» Work required
Each entry should be returned exactly as written, with no pictures carried over.

--- Information shown ---

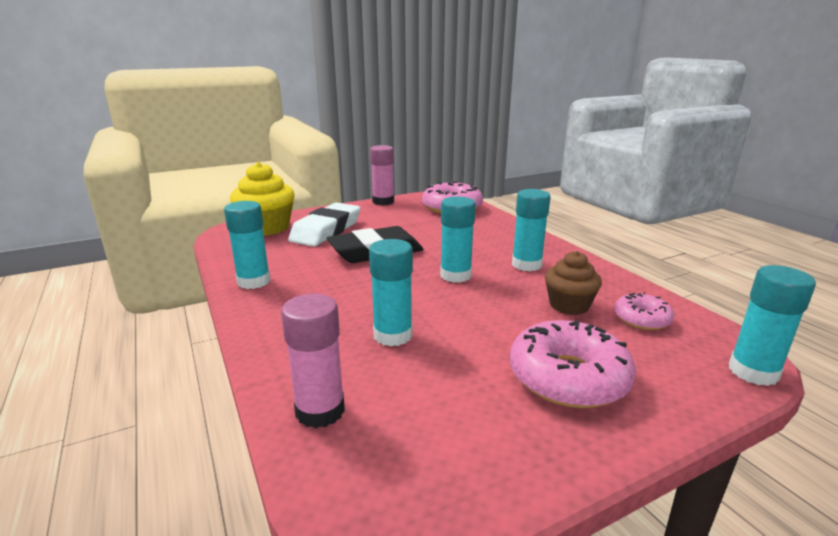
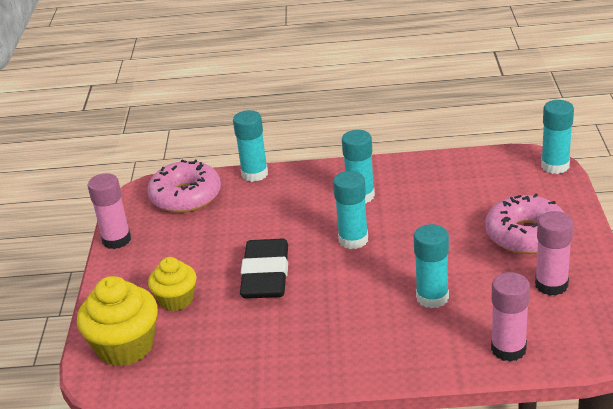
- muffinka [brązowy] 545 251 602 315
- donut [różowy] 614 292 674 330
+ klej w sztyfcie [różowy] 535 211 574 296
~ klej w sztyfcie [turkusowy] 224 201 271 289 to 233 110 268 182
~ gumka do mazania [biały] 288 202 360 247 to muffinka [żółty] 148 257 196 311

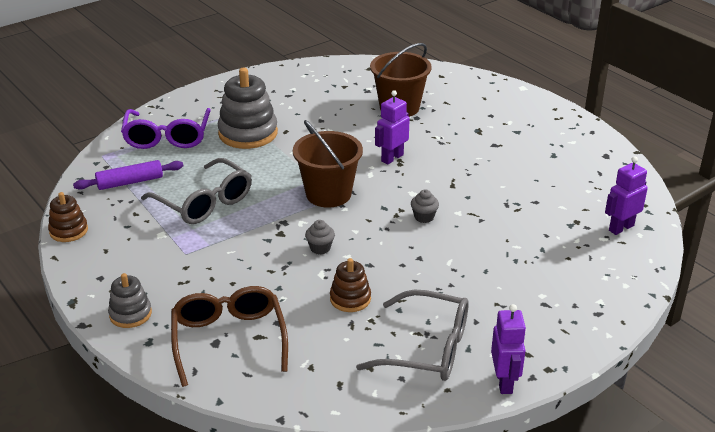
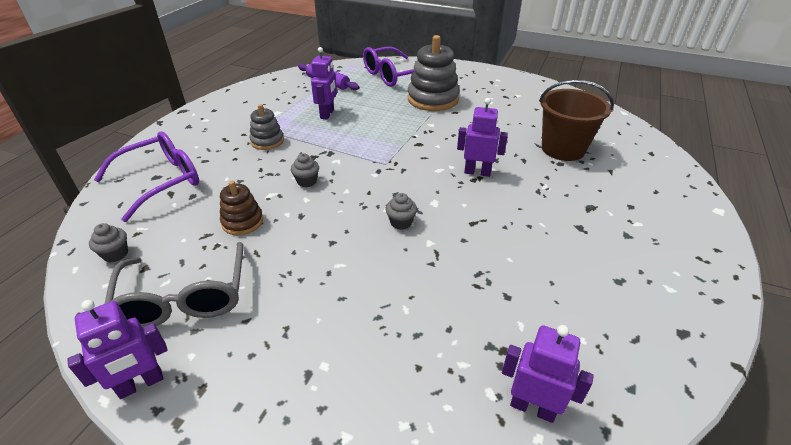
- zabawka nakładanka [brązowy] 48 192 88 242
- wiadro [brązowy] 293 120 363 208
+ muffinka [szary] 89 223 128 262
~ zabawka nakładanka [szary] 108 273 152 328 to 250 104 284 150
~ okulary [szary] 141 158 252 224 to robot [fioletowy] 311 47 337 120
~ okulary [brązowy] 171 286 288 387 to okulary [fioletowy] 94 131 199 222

---

» Answer for this exercise
- muffinka [brązowy] 545 251 602 315
- donut [różowy] 614 292 674 330
+ klej w sztyfcie [różowy] 535 211 574 296
~ klej w sztyfcie [turkusowy] 224 201 271 289 to 233 110 268 182
~ gumka do mazania [biały] 288 202 360 247 to muffinka [żółty] 148 257 196 311

- zabawka nakładanka [brązowy] 48 192 88 242
- wiadro [brązowy] 293 120 363 208
+ muffinka [szary] 89 223 128 262
~ zabawka nakładanka [szary] 108 273 152 328 to 250 104 284 150
~ okulary [szary] 141 158 252 224 to robot [fioletowy] 311 47 337 120
~ okulary [brązowy] 171 286 288 387 to okulary [fioletowy] 94 131 199 222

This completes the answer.